# [Problem to work on]
Copy out, from the entries below, each line holding the string "VREF".

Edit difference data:
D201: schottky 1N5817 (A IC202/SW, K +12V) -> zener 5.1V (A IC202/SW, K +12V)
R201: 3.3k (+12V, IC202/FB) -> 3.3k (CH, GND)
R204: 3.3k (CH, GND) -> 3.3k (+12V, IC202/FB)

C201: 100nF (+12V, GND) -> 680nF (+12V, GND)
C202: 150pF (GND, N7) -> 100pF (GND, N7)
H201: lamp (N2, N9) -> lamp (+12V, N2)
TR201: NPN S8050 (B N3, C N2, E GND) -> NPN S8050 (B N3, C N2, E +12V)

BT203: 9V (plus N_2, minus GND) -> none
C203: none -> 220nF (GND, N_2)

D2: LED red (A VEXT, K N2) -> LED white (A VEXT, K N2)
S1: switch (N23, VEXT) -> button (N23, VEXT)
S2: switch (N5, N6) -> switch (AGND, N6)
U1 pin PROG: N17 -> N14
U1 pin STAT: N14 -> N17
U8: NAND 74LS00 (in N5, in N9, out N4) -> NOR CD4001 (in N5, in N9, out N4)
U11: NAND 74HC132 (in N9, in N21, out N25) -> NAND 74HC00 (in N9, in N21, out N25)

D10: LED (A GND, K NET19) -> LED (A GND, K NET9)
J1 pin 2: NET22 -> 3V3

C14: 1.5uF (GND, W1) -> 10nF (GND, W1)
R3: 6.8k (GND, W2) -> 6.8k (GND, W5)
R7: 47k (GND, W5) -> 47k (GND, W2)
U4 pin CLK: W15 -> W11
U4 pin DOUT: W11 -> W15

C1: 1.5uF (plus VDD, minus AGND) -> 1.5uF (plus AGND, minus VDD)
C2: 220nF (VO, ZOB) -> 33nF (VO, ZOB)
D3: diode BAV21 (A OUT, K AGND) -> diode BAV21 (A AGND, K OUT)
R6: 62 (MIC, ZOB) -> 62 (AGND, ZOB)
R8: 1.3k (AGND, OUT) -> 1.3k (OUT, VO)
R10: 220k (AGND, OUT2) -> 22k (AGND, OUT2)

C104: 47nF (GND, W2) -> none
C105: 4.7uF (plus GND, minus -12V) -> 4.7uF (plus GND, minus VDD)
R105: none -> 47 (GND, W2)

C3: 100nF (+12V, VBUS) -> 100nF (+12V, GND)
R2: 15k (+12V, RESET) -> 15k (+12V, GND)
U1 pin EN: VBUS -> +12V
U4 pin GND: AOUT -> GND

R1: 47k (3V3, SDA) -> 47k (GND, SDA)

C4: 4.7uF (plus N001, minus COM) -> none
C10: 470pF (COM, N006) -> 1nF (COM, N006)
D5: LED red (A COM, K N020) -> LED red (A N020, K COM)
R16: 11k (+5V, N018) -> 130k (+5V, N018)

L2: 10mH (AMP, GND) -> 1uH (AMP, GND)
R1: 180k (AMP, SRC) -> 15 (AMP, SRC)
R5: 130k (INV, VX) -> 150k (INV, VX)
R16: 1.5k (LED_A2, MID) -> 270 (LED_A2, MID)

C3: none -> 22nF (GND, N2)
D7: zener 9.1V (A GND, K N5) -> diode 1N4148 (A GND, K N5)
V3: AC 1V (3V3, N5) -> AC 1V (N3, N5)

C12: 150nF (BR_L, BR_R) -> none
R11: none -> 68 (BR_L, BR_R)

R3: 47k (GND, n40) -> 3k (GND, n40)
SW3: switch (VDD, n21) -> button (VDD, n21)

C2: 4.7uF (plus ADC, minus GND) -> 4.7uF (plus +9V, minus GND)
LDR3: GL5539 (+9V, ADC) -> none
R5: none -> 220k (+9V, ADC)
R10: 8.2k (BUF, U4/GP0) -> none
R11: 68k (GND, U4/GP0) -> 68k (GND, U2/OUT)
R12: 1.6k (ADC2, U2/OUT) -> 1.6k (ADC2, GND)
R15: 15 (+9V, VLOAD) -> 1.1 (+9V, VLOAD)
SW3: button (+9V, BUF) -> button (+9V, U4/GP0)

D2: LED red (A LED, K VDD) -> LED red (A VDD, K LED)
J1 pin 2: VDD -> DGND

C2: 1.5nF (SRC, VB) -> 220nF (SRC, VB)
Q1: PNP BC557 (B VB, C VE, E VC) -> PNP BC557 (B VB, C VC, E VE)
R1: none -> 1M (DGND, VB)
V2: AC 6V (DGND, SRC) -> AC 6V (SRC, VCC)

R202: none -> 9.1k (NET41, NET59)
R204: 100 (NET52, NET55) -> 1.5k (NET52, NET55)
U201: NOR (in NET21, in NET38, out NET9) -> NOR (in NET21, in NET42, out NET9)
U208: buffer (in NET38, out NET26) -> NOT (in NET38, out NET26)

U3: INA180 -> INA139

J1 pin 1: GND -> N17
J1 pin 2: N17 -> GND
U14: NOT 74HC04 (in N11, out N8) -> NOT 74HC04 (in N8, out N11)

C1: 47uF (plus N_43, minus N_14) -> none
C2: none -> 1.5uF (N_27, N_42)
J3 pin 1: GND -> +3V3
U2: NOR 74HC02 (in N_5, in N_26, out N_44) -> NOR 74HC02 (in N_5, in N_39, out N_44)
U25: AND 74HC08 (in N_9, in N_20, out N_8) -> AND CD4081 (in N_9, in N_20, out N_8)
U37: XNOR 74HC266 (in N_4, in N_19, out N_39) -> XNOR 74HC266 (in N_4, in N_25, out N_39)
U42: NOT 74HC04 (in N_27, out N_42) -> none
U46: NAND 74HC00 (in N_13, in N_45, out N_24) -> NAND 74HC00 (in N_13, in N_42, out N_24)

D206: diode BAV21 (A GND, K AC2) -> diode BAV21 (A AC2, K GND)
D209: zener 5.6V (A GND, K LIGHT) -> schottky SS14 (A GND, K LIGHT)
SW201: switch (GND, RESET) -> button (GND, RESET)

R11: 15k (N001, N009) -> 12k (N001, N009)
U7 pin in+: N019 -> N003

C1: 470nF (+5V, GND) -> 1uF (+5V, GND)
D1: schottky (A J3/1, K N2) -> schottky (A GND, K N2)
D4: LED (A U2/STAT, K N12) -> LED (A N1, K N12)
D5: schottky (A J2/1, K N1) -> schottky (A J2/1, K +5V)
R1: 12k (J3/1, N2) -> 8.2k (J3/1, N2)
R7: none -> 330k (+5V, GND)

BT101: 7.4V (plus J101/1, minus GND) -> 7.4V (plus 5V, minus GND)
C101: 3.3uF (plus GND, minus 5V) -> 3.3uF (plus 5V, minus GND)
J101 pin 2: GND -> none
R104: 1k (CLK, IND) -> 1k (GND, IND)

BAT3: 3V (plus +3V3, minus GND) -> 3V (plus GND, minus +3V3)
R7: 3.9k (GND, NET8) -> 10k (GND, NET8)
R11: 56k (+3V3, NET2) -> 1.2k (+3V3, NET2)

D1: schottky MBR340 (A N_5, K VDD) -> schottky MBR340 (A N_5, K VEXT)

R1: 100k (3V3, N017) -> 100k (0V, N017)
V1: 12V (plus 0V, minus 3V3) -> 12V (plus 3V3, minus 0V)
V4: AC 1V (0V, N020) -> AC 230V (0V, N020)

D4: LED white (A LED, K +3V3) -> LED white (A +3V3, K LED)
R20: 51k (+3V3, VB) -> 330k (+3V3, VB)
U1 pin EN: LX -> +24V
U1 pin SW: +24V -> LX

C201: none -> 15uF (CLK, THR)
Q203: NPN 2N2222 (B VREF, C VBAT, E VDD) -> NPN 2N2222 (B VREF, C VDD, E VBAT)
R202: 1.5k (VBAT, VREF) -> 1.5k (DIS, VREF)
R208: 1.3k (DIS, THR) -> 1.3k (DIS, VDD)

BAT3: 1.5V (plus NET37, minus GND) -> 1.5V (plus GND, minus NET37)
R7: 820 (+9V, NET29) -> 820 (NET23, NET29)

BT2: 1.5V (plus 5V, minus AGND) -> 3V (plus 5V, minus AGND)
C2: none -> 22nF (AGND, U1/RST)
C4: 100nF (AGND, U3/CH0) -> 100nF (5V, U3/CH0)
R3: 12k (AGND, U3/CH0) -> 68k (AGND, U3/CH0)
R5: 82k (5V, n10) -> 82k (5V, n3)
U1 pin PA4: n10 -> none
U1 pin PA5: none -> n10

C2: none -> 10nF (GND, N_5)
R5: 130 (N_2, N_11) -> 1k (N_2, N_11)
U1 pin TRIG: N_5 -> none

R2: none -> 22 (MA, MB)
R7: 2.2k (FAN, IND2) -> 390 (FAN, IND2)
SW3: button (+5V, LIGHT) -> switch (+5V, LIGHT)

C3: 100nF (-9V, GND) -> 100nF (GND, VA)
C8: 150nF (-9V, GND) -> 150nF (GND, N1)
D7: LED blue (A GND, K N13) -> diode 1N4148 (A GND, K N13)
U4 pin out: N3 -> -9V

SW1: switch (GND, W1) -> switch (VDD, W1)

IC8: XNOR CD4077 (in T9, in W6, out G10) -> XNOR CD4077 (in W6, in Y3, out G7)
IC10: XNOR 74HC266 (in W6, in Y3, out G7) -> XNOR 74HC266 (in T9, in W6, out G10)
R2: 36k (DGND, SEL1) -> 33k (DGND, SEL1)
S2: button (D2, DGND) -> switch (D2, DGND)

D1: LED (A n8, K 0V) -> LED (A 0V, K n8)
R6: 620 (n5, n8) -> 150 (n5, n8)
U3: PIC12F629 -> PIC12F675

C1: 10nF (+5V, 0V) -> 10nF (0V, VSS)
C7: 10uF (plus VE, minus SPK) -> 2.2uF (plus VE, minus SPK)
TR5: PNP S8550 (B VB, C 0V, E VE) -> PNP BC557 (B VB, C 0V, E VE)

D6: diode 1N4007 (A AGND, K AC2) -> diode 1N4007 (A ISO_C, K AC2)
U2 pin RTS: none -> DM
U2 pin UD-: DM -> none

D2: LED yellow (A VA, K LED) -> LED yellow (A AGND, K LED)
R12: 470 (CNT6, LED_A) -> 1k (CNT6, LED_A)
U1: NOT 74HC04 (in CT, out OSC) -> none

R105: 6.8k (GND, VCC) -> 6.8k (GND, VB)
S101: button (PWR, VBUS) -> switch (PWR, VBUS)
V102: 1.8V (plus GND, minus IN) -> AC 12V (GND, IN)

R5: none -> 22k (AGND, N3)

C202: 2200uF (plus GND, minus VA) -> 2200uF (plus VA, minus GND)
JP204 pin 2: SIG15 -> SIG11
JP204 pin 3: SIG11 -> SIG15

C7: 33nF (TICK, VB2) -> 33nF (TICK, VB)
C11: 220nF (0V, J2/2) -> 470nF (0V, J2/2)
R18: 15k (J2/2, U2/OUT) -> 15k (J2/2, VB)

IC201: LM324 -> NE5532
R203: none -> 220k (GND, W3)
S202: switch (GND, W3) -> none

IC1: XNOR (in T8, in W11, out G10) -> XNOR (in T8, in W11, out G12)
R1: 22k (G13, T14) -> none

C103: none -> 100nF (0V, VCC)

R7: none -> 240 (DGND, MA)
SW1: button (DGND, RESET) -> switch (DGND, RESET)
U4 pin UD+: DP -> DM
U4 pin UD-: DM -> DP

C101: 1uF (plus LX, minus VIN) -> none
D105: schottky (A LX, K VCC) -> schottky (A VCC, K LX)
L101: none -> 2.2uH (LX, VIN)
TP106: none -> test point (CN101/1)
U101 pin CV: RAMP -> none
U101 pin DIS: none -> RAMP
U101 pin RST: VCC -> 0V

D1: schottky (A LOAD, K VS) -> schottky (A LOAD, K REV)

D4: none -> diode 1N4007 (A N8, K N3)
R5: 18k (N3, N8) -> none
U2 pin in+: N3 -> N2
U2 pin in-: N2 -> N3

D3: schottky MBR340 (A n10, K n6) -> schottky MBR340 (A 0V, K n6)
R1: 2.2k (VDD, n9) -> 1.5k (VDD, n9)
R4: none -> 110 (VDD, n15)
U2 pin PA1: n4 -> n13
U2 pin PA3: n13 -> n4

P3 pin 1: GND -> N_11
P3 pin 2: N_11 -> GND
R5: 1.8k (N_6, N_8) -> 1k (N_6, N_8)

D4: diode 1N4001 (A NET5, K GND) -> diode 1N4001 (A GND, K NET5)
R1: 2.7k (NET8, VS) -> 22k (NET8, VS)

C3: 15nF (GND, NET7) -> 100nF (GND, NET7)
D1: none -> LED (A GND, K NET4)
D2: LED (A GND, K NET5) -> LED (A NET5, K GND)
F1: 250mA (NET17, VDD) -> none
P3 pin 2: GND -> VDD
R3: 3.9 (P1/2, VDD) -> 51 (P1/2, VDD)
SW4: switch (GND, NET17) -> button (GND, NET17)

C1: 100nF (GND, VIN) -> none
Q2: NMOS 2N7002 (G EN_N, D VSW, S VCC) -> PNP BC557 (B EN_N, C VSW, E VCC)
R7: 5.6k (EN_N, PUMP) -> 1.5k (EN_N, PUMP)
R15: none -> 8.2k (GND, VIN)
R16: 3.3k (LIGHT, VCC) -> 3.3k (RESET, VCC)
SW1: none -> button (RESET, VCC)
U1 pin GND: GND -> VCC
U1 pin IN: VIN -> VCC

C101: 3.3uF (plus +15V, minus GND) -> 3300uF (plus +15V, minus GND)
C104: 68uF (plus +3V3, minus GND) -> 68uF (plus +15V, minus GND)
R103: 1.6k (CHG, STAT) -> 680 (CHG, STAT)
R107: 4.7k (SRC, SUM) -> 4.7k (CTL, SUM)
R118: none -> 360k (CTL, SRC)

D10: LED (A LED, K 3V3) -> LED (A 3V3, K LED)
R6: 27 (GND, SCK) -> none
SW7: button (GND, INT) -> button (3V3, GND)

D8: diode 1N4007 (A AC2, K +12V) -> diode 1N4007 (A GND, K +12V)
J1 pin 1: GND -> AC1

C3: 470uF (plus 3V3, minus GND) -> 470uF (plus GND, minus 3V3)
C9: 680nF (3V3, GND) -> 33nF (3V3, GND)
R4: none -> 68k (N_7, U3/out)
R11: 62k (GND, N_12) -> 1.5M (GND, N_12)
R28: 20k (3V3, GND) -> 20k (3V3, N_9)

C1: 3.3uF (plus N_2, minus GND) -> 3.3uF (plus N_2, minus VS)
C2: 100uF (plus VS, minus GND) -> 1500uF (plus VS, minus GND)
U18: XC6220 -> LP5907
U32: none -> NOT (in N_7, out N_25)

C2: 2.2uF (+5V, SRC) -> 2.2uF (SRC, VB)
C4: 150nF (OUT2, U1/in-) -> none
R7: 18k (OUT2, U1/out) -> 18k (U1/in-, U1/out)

# [Result for this exercise]
Q203: NPN 2N2222 (B VREF, C VBAT, E VDD) -> NPN 2N2222 (B VREF, C VDD, E VBAT)
R202: 1.5k (VBAT, VREF) -> 1.5k (DIS, VREF)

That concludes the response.